» What the task requires
Copy out all the entries exactly.

» Saved data entries
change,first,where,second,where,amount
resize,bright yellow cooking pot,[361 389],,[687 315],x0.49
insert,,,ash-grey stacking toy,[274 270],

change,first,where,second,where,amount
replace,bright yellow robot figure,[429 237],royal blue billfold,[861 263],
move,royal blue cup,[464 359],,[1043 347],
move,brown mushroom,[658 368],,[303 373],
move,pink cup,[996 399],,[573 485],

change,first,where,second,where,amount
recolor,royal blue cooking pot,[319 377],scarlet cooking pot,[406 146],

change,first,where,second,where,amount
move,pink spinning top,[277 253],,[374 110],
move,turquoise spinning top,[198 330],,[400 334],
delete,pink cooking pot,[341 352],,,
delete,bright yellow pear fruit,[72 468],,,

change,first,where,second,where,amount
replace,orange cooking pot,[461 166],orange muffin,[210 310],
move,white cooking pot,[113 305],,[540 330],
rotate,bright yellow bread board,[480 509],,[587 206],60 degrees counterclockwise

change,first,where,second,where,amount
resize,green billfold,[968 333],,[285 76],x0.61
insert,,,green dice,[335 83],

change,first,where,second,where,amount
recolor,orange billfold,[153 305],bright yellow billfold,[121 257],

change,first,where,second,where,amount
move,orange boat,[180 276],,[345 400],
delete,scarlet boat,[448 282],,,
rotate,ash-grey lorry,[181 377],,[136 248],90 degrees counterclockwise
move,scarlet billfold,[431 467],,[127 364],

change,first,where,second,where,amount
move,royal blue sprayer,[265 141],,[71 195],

» Your solution
change,first,where,second,where,amount
resize,bright yellow cooking pot,[361 389],,[687 315],x0.49
insert,,,ash-grey stacking toy,[274 270],

change,first,where,second,where,amount
replace,bright yellow robot figure,[429 237],royal blue billfold,[861 263],
move,royal blue cup,[464 359],,[1043 347],
move,brown mushroom,[658 368],,[303 373],
move,pink cup,[996 399],,[573 485],

change,first,where,second,where,amount
recolor,royal blue cooking pot,[319 377],scarlet cooking pot,[406 146],

change,first,where,second,where,amount
move,pink spinning top,[277 253],,[374 110],
move,turquoise spinning top,[198 330],,[400 334],
delete,pink cooking pot,[341 352],,,
delete,bright yellow pear fruit,[72 468],,,

change,first,where,second,where,amount
replace,orange cooking pot,[461 166],orange muffin,[210 310],
move,white cooking pot,[113 305],,[540 330],
rotate,bright yellow bread board,[480 509],,[587 206],60 degrees counterclockwise

change,first,where,second,where,amount
resize,green billfold,[968 333],,[285 76],x0.61
insert,,,green dice,[335 83],

change,first,where,second,where,amount
recolor,orange billfold,[153 305],bright yellow billfold,[121 257],

change,first,where,second,where,amount
move,orange boat,[180 276],,[345 400],
delete,scarlet boat,[448 282],,,
rotate,ash-grey lorry,[181 377],,[136 248],90 degrees counterclockwise
move,scarlet billfold,[431 467],,[127 364],

change,first,where,second,where,amount
move,royal blue sprayer,[265 141],,[71 195],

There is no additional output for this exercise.